- [Records drawn from a dataset]:
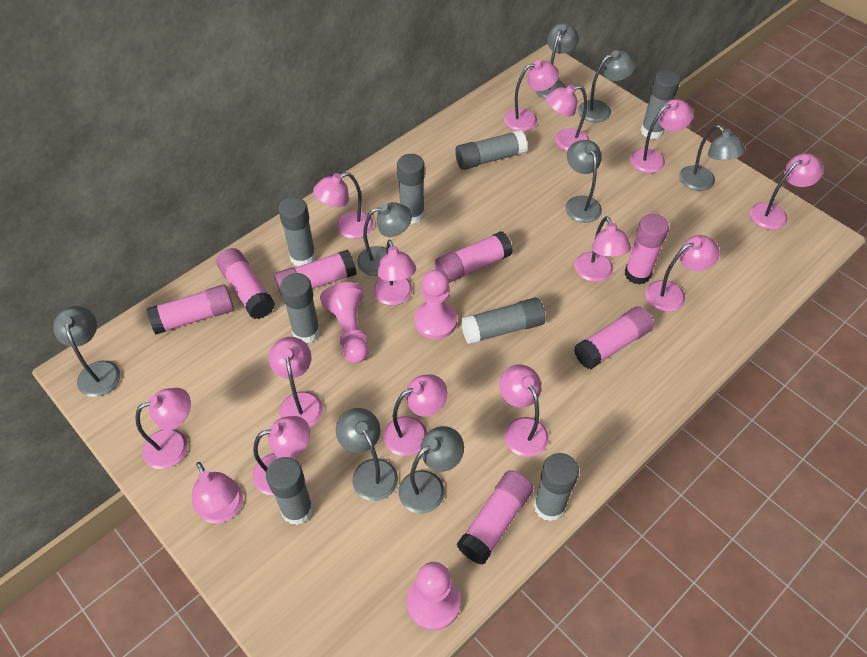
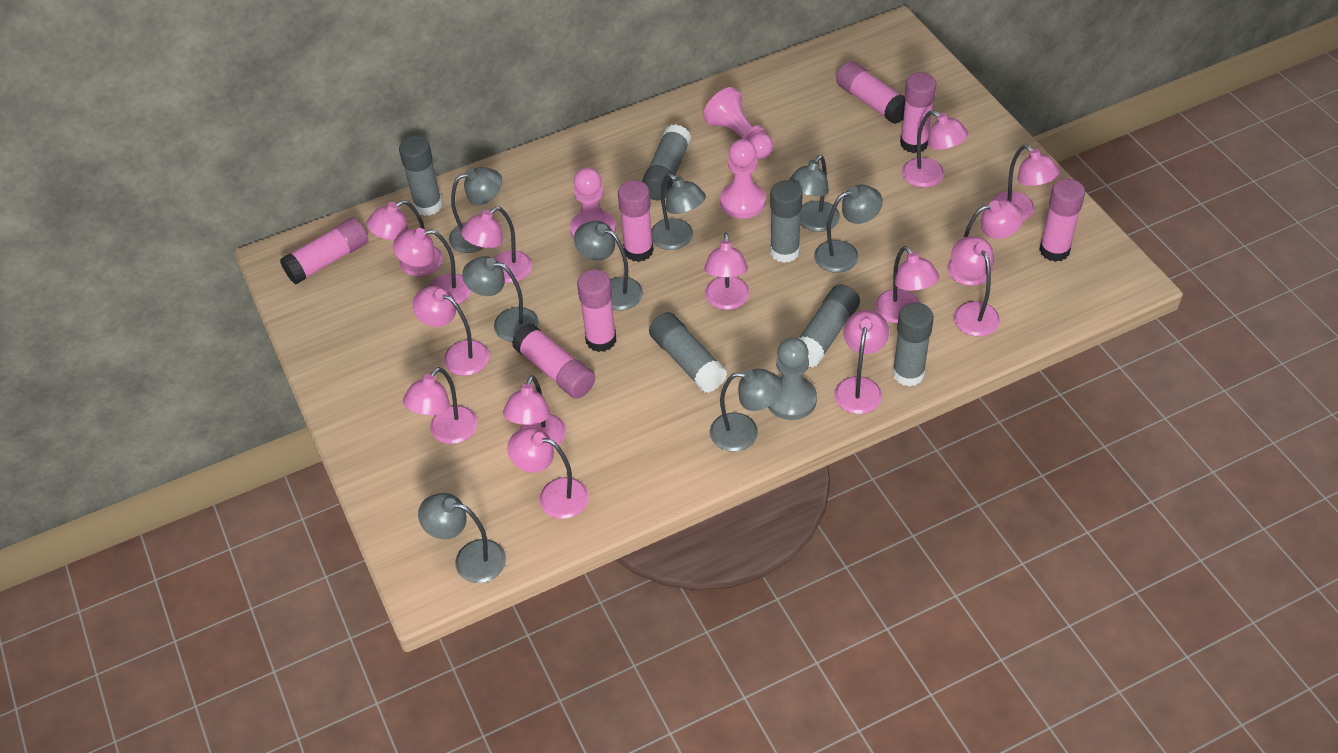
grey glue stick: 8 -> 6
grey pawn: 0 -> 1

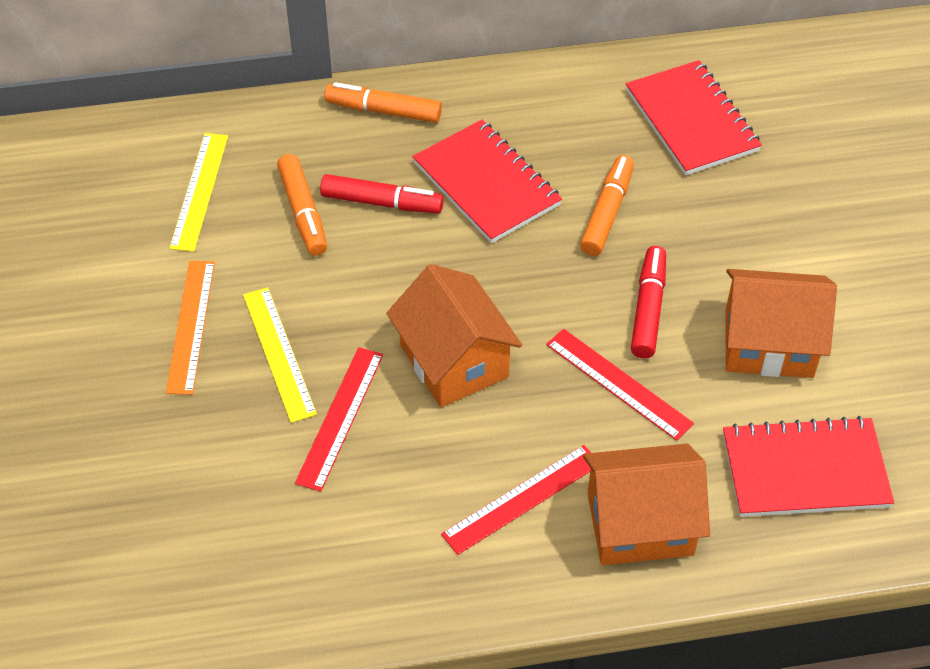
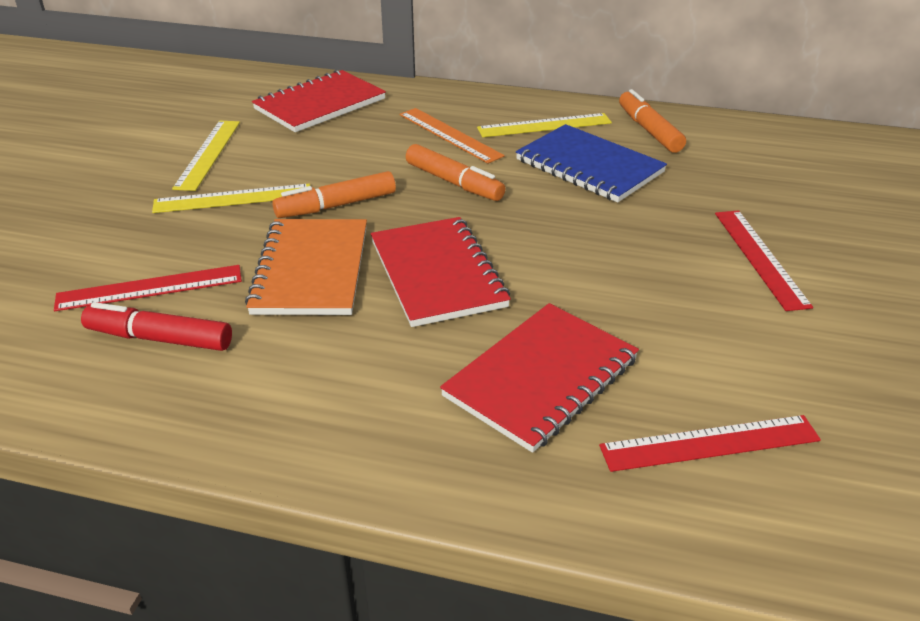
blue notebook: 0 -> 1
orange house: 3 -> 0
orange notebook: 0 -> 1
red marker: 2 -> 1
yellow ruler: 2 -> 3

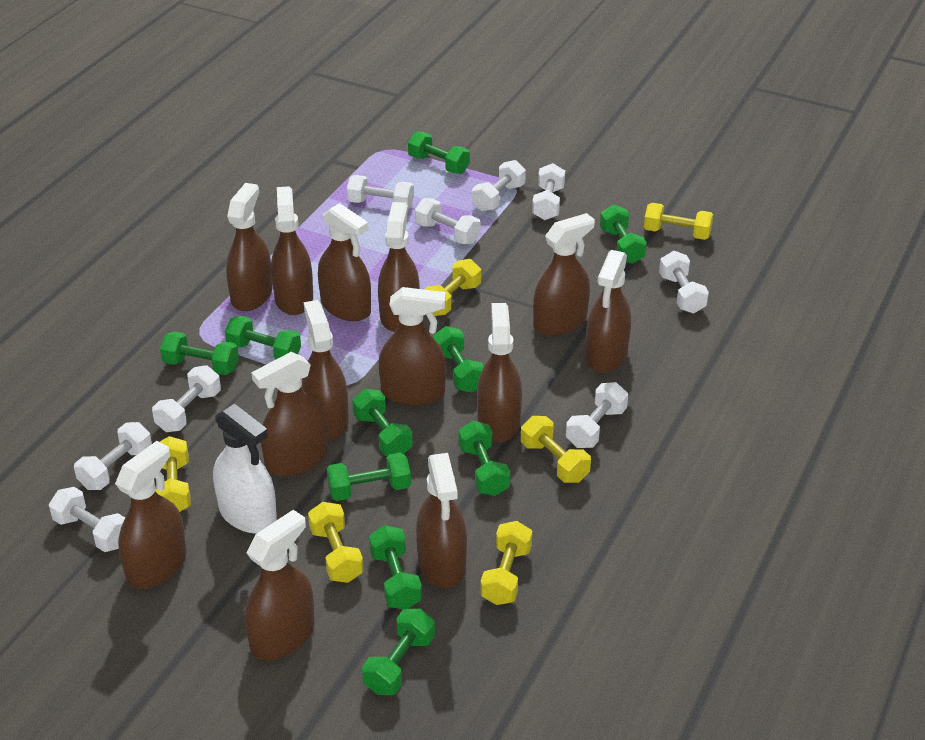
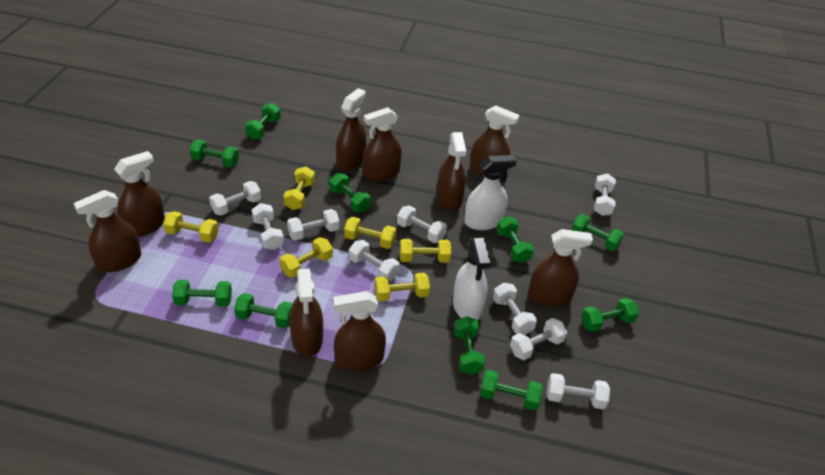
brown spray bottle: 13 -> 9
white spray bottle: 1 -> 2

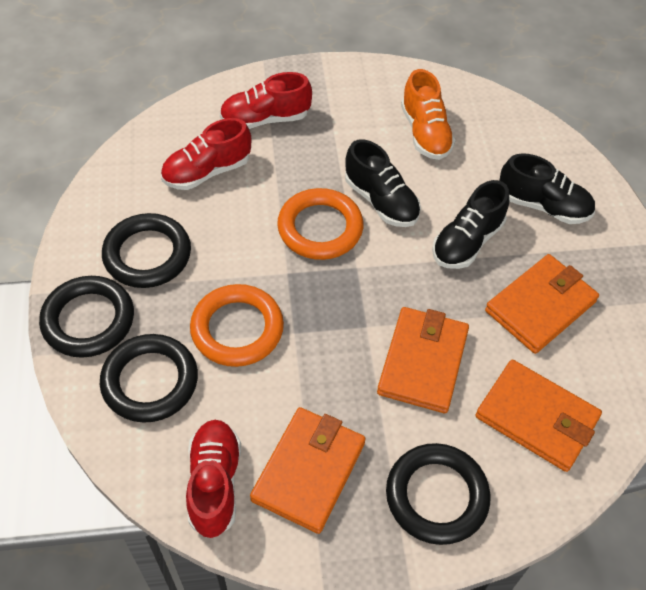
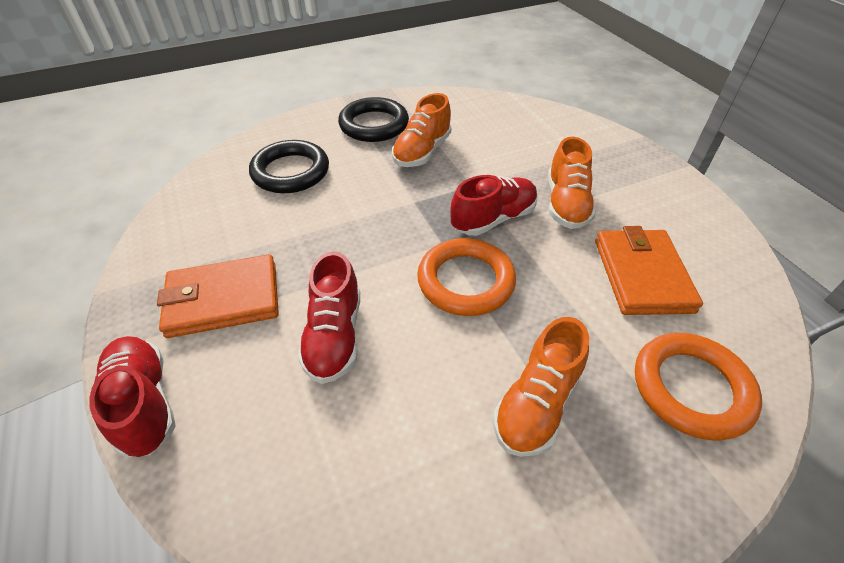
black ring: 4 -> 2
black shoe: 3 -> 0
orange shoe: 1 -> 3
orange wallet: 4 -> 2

- [ASSIGNED TASK]: Please say how many lines of the records contain the word "spray", giving the number by itself.

- [THE ANSWER]: 2